[START OF Working data]

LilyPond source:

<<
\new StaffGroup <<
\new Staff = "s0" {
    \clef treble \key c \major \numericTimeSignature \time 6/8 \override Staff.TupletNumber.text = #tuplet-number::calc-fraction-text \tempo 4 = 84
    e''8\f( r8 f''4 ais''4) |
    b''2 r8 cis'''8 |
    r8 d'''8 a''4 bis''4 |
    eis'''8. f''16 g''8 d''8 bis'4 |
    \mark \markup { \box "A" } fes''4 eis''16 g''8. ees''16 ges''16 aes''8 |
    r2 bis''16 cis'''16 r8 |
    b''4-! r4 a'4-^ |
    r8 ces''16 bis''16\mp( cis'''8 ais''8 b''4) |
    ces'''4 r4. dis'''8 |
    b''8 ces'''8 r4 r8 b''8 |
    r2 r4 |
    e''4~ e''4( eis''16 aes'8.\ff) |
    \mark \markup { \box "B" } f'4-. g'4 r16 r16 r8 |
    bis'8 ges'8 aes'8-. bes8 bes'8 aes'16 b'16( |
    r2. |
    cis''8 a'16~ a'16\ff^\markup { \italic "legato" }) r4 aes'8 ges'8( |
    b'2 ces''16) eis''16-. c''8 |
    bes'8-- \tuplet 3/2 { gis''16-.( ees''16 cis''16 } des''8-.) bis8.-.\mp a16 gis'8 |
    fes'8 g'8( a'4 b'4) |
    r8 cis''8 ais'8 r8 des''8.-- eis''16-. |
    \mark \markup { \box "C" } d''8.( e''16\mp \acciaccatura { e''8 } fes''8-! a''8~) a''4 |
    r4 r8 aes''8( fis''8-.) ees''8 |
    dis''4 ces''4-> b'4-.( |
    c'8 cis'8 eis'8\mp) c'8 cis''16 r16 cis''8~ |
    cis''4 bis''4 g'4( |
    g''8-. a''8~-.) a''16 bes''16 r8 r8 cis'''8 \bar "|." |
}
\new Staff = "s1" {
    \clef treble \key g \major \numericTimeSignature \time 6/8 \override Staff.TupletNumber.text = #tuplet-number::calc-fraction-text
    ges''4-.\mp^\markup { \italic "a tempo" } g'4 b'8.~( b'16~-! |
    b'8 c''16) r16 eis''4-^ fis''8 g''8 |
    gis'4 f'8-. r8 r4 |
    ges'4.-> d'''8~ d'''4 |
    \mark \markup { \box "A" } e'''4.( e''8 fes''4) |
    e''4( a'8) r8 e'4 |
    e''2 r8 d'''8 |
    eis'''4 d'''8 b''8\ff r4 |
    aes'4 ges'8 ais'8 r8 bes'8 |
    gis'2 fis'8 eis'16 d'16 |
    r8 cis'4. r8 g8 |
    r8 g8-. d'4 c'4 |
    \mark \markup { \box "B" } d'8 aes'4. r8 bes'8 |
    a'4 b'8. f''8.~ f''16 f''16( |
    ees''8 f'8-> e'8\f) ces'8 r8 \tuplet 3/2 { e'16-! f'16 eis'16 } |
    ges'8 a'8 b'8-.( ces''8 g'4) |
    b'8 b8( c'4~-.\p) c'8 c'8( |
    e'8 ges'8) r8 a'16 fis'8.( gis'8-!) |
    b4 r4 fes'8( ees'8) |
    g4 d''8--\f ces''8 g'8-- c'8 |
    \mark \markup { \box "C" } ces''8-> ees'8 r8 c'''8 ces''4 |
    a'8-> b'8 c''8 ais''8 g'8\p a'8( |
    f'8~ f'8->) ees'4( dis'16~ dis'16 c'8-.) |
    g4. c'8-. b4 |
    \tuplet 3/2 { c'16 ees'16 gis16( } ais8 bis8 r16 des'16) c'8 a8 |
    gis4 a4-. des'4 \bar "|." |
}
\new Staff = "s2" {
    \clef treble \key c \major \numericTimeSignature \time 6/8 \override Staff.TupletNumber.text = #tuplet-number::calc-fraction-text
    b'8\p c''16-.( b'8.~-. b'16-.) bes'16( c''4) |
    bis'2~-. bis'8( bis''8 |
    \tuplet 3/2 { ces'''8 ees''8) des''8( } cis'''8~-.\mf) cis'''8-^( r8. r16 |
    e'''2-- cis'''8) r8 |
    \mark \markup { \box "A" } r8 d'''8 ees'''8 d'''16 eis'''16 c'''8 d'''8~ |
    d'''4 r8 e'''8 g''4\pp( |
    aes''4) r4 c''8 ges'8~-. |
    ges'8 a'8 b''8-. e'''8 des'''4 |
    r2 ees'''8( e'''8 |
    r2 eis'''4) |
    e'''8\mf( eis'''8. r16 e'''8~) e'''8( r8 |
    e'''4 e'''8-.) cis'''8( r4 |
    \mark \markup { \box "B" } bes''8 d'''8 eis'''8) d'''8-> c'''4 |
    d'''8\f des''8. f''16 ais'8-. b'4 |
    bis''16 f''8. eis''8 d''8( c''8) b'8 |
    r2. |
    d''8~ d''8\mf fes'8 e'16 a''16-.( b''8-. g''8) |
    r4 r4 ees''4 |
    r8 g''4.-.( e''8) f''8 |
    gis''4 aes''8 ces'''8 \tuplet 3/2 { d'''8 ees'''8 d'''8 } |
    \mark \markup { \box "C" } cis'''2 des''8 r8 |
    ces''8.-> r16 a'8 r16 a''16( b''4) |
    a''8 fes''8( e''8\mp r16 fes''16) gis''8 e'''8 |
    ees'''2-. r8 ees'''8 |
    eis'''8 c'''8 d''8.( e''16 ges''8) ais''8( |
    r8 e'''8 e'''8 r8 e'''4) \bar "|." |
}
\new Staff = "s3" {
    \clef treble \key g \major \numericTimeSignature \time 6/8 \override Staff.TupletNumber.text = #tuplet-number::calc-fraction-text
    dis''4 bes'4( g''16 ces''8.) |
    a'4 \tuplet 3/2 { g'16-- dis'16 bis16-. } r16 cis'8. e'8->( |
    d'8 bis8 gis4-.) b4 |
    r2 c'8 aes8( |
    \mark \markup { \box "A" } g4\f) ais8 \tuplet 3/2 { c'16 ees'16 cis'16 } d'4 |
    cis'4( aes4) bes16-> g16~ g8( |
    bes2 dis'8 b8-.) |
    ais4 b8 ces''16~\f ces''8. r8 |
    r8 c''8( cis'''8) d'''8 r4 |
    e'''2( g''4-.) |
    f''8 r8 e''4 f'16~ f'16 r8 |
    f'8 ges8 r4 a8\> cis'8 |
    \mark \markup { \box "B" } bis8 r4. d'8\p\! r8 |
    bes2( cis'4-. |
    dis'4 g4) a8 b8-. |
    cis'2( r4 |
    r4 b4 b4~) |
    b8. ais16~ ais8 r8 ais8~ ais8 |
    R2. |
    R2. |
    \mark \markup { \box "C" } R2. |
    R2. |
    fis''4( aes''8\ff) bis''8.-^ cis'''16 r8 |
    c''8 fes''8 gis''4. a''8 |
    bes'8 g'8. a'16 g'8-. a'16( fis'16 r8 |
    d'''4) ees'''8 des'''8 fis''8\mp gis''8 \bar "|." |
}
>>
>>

[END OF Working data]

Description of the task
Please pull out every line of the listing above that contains the string "calc", and copy each of those lines in full.

Task answer
    \clef treble \key c \major \numericTimeSignature \time 6/8 \override Staff.TupletNumber.text = #tuplet-number::calc-fraction-text \tempo 4 = 84
    \clef treble \key g \major \numericTimeSignature \time 6/8 \override Staff.TupletNumber.text = #tuplet-number::calc-fraction-text
    \clef treble \key c \major \numericTimeSignature \time 6/8 \override Staff.TupletNumber.text = #tuplet-number::calc-fraction-text
    \clef treble \key g \major \numericTimeSignature \time 6/8 \override Staff.TupletNumber.text = #tuplet-number::calc-fraction-text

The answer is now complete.